- **ASSIGNMENT**
From the entries below, reproduce exactly the lines from the one with "C12: 1500uF (plus" through the one with "R5: 16k (MID, STG) -> 910 (MID, STG)", both included, without images.

(INFORMATION SUPPLIED Opens)

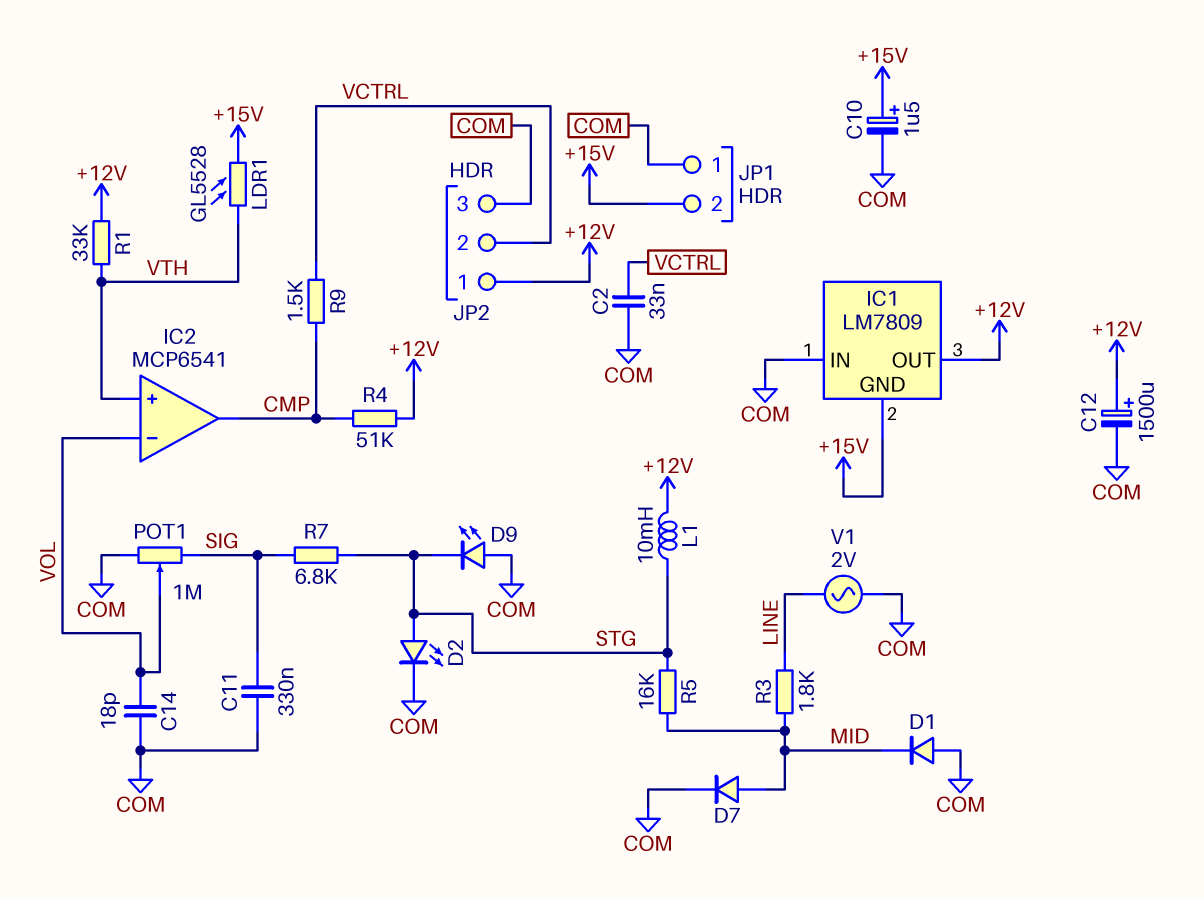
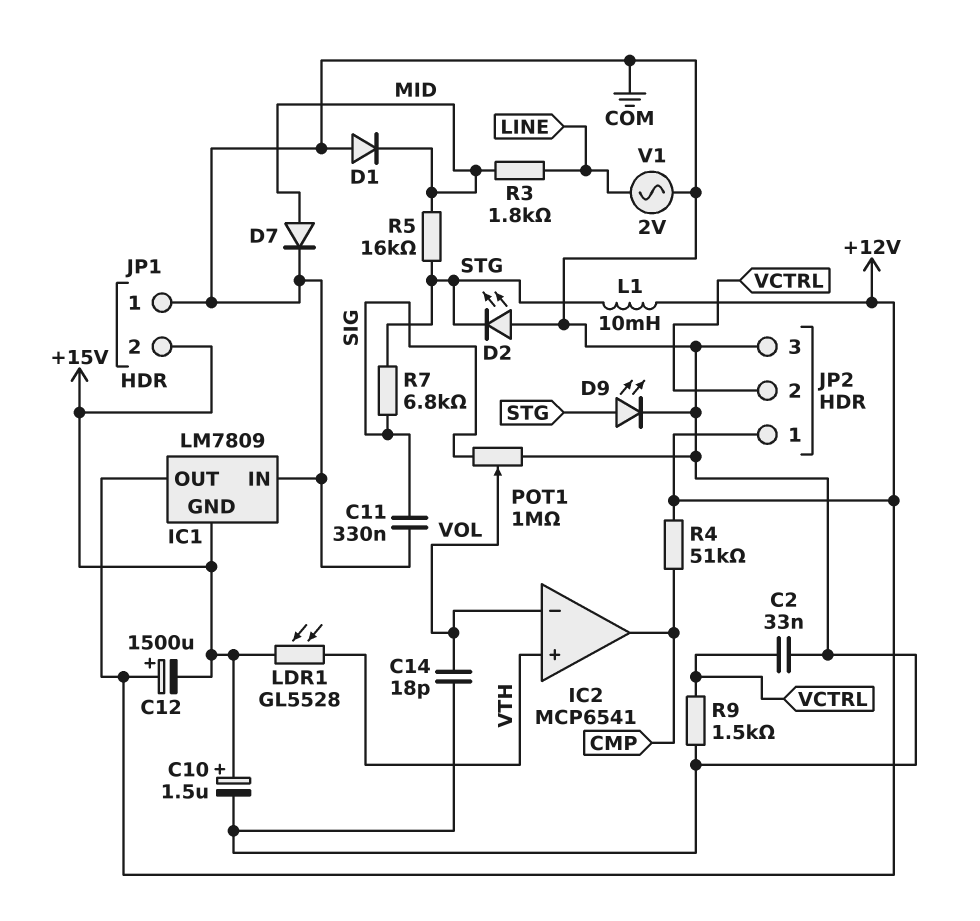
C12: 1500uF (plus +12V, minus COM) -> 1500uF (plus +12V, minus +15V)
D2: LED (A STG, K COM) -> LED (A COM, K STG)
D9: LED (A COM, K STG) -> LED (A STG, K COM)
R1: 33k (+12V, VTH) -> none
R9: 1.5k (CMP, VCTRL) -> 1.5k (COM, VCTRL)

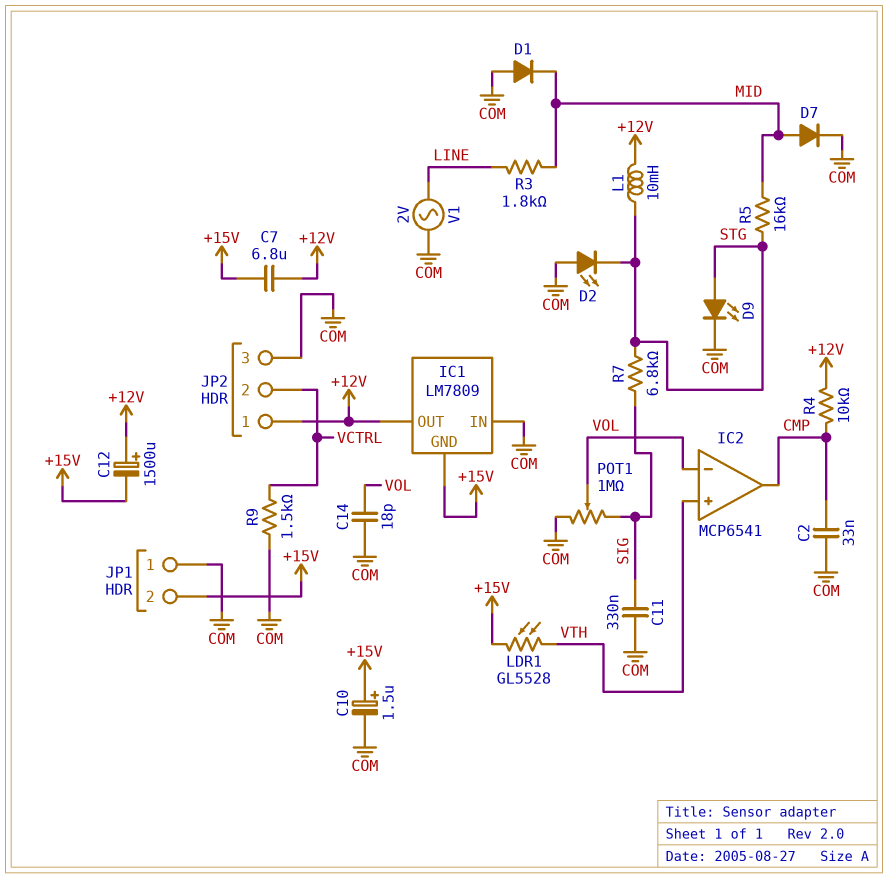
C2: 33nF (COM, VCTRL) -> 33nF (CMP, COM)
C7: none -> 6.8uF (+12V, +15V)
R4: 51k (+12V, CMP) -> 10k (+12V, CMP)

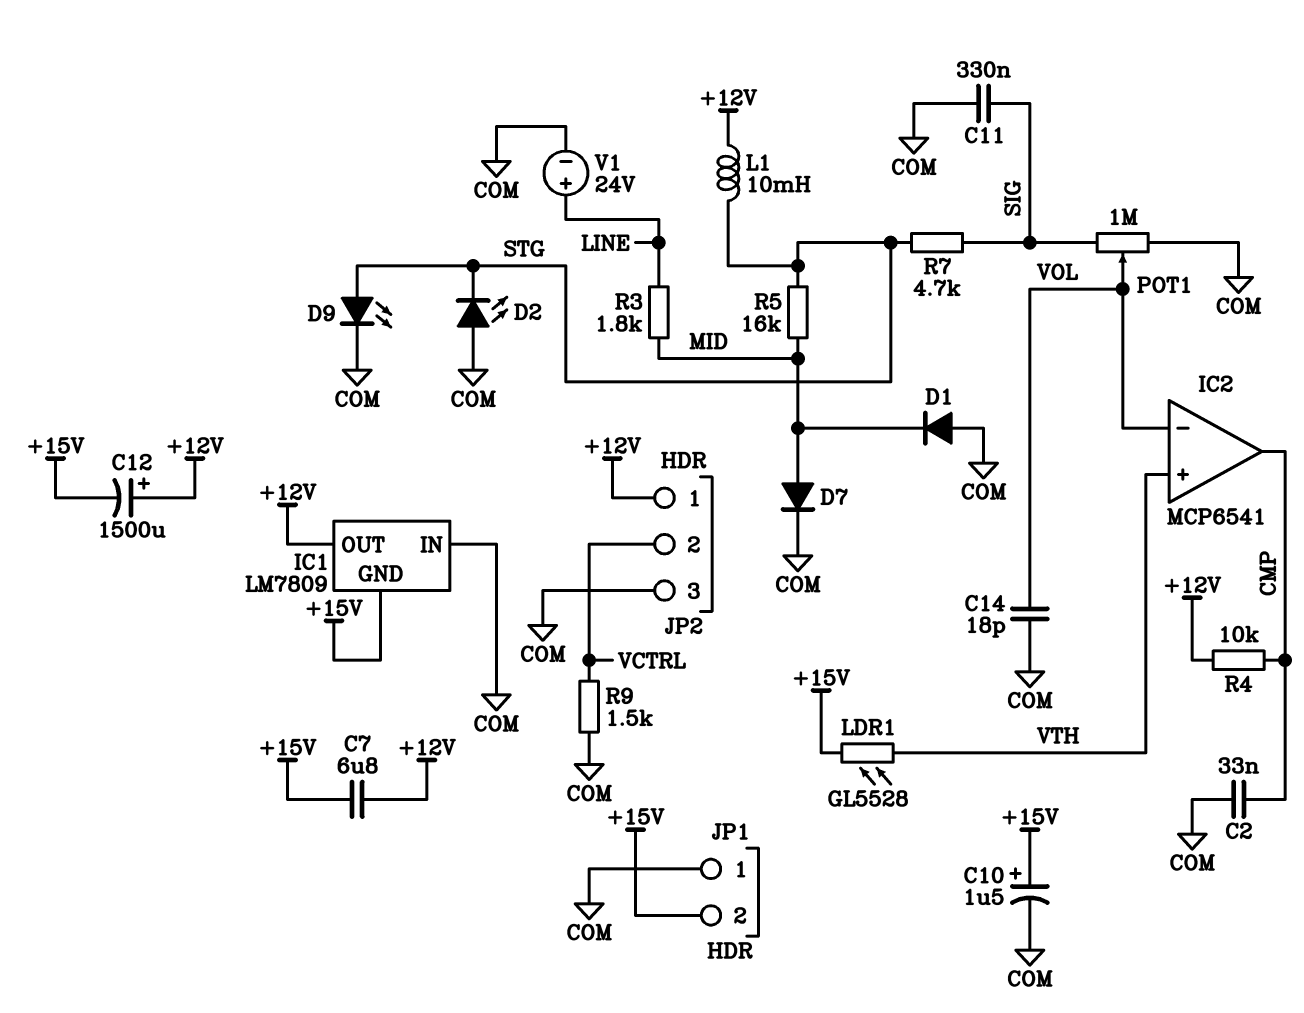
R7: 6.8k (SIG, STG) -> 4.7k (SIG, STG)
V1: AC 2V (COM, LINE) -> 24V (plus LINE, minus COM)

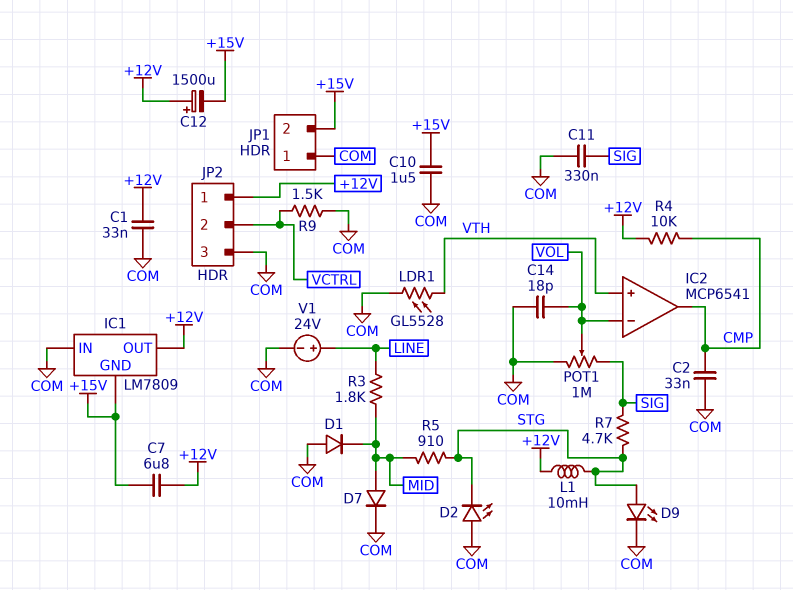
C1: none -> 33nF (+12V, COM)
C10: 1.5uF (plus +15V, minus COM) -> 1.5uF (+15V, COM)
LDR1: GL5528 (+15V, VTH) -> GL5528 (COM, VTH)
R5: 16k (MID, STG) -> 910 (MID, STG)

(INFORMATION SUPPLIED Closes)
(INFORMATION SUPPLIED Opens)

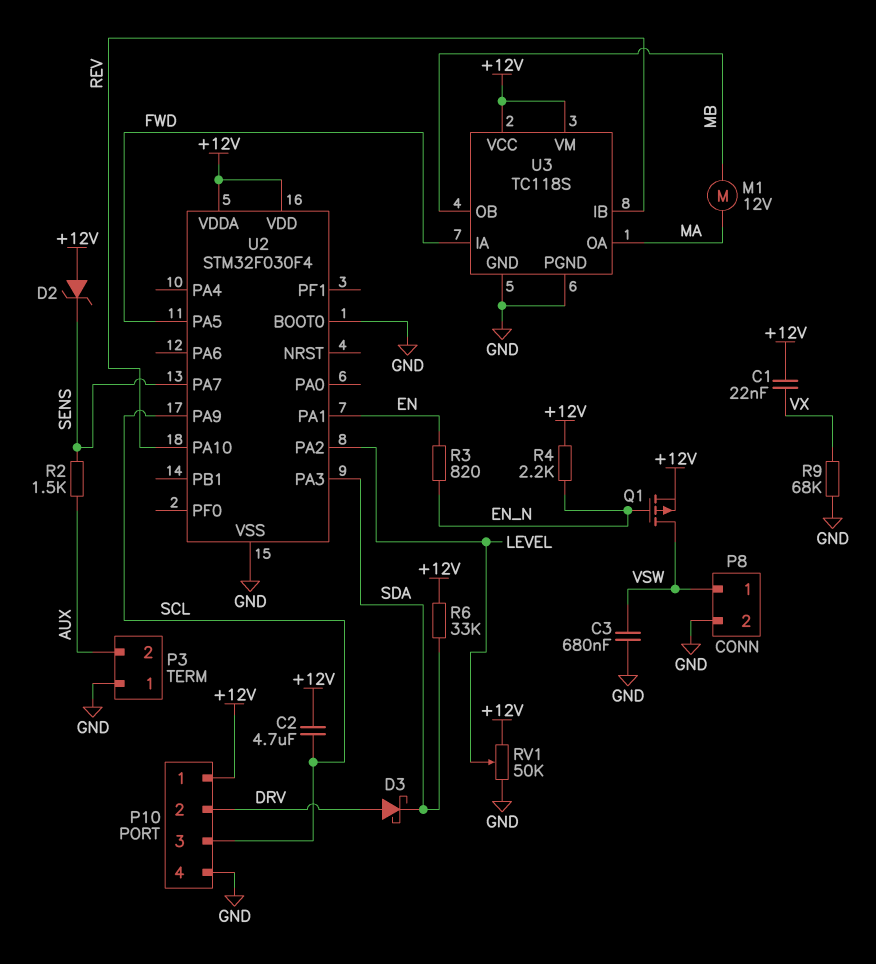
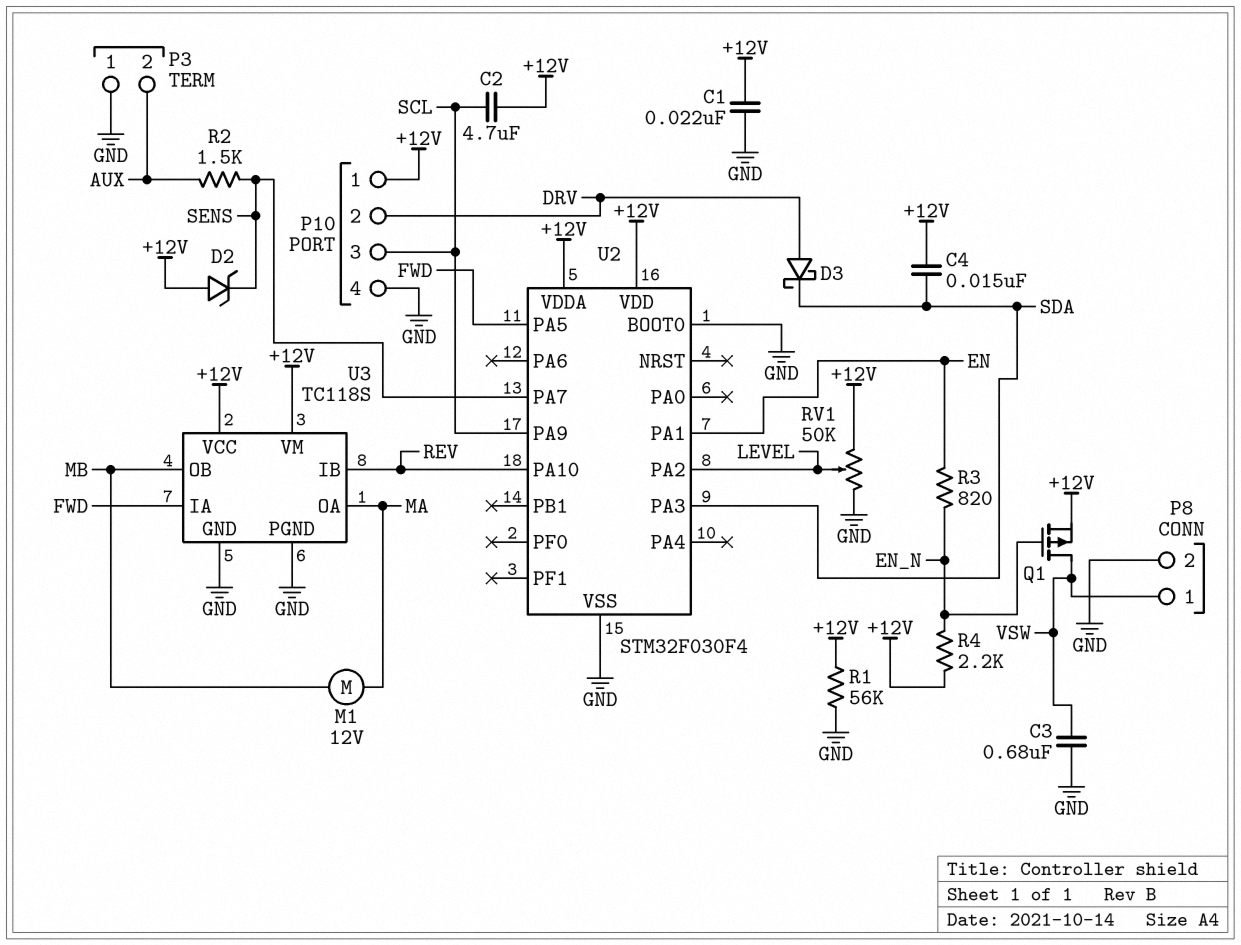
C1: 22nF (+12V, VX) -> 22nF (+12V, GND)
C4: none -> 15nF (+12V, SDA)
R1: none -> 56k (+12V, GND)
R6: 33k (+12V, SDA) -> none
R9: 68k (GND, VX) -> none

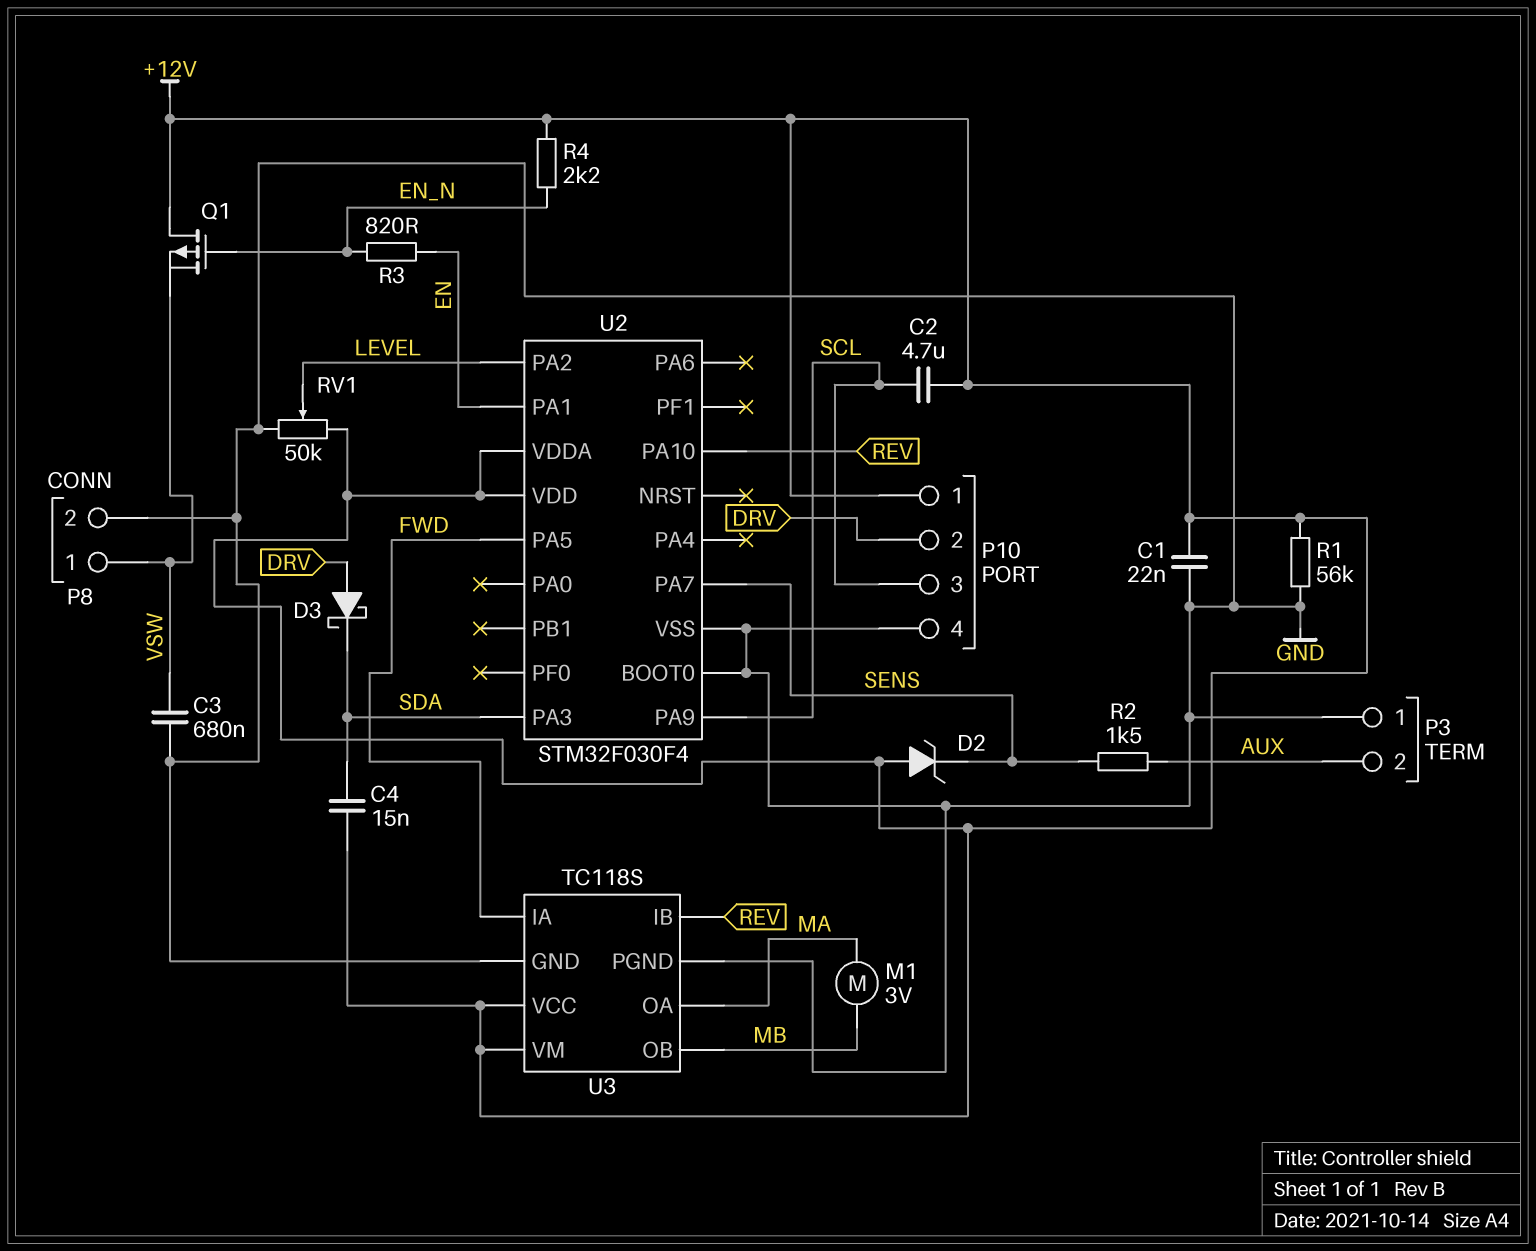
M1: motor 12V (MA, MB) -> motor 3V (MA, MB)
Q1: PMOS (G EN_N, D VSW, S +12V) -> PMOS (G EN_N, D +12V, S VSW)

(INFORMATION SUPPLIED Closes)

- **FINAL ANSWER**
C12: 1500uF (plus +12V, minus COM) -> 1500uF (plus +12V, minus +15V)
D2: LED (A STG, K COM) -> LED (A COM, K STG)
D9: LED (A COM, K STG) -> LED (A STG, K COM)
R1: 33k (+12V, VTH) -> none
R9: 1.5k (CMP, VCTRL) -> 1.5k (COM, VCTRL)

C2: 33nF (COM, VCTRL) -> 33nF (CMP, COM)
C7: none -> 6.8uF (+12V, +15V)
R4: 51k (+12V, CMP) -> 10k (+12V, CMP)

R7: 6.8k (SIG, STG) -> 4.7k (SIG, STG)
V1: AC 2V (COM, LINE) -> 24V (plus LINE, minus COM)

C1: none -> 33nF (+12V, COM)
C10: 1.5uF (plus +15V, minus COM) -> 1.5uF (+15V, COM)
LDR1: GL5528 (+15V, VTH) -> GL5528 (COM, VTH)
R5: 16k (MID, STG) -> 910 (MID, STG)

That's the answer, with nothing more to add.